- REQUIREMENT: Check each line of the data for "cupcake", and copy the ones that have it.

[Items from a dataset]
------
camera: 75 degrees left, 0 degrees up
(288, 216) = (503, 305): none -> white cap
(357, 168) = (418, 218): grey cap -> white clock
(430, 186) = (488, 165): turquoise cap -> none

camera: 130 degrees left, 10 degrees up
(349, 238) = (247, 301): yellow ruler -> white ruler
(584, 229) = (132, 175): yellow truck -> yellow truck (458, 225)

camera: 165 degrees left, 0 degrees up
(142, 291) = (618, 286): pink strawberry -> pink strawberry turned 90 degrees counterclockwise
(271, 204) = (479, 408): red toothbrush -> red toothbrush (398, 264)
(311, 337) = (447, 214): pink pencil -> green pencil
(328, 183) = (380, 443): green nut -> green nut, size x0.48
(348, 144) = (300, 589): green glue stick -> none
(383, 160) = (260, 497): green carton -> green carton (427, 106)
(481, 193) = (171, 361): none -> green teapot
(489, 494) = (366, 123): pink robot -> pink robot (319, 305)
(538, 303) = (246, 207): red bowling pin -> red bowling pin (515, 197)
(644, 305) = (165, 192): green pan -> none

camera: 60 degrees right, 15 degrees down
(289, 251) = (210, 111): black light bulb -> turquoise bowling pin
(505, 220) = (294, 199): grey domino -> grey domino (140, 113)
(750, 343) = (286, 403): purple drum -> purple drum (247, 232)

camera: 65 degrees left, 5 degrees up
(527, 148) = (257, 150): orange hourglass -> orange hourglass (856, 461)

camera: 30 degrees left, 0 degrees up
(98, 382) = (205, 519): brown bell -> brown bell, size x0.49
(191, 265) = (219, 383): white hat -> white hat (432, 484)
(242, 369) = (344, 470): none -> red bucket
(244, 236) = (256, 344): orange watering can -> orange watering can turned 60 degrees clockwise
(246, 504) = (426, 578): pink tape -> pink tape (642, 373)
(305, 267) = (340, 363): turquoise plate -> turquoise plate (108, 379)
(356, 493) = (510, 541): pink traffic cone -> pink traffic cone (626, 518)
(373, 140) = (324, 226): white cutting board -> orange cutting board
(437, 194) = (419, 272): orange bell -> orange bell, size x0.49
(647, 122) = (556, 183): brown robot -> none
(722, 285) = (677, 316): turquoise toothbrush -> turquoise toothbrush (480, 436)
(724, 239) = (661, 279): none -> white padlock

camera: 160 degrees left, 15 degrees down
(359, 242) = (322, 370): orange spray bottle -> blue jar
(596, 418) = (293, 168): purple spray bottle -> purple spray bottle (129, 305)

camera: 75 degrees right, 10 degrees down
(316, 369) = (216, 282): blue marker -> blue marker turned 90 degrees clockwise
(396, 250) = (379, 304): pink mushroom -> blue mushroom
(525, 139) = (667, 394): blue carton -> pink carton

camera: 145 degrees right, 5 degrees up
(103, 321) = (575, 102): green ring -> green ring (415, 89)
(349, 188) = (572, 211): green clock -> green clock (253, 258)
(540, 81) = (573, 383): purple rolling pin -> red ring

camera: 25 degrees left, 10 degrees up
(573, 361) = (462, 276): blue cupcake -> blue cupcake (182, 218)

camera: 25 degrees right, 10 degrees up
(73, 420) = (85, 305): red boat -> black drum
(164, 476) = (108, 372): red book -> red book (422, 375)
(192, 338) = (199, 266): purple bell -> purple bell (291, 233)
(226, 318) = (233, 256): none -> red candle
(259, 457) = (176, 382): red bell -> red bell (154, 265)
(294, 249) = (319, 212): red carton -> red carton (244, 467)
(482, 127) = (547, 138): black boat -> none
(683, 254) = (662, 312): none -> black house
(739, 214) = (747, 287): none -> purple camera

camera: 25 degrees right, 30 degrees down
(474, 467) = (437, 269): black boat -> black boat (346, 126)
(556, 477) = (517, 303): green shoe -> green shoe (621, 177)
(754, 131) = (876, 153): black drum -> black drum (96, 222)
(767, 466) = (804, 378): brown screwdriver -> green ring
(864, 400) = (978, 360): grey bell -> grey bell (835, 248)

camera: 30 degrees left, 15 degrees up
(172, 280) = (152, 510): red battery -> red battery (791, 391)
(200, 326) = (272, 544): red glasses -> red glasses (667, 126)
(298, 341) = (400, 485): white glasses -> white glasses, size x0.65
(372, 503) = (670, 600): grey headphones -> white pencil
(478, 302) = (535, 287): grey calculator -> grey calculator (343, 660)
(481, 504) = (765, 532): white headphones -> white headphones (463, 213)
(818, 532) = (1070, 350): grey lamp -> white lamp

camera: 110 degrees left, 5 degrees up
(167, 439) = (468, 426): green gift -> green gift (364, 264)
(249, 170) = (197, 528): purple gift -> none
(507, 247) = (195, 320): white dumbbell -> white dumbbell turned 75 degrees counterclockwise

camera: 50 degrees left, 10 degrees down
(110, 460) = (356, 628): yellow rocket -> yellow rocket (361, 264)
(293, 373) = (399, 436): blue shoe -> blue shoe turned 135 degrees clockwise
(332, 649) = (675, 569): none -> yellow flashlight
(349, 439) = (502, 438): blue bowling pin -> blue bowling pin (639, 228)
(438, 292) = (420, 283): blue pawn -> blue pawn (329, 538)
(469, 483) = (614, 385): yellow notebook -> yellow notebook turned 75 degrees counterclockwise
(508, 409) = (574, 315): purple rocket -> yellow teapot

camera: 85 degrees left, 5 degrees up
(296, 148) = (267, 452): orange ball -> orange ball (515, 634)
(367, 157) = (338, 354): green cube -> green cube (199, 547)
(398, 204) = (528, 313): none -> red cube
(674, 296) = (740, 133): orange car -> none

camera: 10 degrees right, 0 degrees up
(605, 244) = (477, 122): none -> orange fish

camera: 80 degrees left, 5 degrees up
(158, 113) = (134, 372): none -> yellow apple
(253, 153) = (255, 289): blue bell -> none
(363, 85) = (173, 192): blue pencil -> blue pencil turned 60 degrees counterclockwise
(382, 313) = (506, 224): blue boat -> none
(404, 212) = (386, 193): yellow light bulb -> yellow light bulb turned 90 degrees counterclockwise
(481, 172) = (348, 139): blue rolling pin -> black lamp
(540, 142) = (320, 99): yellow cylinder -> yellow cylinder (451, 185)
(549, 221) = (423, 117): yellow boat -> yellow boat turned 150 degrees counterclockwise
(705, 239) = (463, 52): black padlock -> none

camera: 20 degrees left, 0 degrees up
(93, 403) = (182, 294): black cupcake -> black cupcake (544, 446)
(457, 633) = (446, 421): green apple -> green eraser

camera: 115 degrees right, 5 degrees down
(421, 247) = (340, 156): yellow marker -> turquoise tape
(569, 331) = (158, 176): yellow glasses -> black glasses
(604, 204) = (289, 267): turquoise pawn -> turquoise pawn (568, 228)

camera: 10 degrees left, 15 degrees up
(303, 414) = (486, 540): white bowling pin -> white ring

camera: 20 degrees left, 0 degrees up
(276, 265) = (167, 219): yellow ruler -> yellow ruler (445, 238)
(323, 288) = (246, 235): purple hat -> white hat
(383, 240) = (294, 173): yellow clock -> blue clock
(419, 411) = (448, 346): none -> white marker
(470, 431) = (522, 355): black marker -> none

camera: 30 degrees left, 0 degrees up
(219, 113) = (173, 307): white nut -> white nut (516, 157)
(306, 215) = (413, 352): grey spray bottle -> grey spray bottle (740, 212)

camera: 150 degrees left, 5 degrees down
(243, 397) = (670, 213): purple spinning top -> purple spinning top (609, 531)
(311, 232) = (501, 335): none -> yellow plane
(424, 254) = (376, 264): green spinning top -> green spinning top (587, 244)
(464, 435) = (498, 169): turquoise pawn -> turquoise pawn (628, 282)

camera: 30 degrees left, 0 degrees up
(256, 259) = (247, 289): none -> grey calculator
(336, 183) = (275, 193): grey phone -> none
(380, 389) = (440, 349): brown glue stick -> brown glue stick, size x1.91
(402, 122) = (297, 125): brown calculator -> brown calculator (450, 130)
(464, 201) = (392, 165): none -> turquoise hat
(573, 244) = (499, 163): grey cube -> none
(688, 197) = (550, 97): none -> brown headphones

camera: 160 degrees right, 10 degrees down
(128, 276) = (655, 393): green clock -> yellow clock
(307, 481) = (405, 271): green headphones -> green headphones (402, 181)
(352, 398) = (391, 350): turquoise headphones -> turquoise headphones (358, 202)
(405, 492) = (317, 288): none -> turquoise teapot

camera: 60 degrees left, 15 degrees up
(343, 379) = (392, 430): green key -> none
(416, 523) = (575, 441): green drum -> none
------
- WRITTEN RESPONSE:
(573, 361) = (462, 276): blue cupcake -> blue cupcake (182, 218)
(93, 403) = (182, 294): black cupcake -> black cupcake (544, 446)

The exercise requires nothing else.